== Exercise requirements ==
Copy each line from the entries that the word "VBUS" appears in.

== Data for review ==
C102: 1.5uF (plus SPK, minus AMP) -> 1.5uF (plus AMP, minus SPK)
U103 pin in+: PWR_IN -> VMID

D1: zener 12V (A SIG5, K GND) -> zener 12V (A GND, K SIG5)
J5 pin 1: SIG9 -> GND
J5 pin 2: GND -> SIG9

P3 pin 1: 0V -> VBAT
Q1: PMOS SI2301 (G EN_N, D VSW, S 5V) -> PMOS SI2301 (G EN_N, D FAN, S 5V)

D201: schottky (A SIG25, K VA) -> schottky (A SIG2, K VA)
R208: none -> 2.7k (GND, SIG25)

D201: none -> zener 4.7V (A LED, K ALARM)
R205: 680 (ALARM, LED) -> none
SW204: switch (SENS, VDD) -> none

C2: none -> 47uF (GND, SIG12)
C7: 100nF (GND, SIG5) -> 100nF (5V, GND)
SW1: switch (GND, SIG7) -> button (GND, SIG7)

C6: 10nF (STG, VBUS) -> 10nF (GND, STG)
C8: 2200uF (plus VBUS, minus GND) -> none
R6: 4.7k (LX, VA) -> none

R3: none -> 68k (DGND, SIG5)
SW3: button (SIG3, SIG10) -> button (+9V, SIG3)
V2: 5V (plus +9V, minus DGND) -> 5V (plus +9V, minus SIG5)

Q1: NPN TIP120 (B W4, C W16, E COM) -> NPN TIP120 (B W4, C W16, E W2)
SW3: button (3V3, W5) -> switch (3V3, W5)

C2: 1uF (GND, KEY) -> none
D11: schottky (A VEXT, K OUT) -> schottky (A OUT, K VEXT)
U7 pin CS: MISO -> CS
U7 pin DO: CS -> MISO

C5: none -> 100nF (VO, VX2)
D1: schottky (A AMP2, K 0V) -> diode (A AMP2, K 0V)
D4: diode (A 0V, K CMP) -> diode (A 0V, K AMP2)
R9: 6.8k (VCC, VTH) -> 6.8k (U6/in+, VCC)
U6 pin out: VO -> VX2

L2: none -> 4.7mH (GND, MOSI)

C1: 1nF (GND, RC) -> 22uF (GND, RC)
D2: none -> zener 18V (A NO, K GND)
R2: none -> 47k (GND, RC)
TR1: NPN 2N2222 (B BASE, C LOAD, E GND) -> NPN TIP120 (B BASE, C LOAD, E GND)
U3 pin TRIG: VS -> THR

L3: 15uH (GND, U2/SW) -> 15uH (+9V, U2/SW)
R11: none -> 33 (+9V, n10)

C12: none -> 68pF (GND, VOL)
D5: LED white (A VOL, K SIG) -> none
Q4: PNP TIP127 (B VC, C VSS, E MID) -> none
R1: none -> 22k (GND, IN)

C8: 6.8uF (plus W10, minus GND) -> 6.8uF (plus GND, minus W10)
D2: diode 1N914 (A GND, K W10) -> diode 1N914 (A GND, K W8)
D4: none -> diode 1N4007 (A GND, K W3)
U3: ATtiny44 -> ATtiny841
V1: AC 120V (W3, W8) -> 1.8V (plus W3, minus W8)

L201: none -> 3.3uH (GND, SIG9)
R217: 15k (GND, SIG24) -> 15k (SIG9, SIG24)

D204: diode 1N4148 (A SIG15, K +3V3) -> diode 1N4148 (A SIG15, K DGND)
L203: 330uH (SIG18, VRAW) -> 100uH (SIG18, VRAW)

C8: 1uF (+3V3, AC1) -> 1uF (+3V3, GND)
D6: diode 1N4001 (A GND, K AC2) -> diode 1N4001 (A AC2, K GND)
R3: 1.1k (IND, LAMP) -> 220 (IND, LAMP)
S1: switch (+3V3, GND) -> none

== Solution for this exercise ==
C6: 10nF (STG, VBUS) -> 10nF (GND, STG)
C8: 2200uF (plus VBUS, minus GND) -> none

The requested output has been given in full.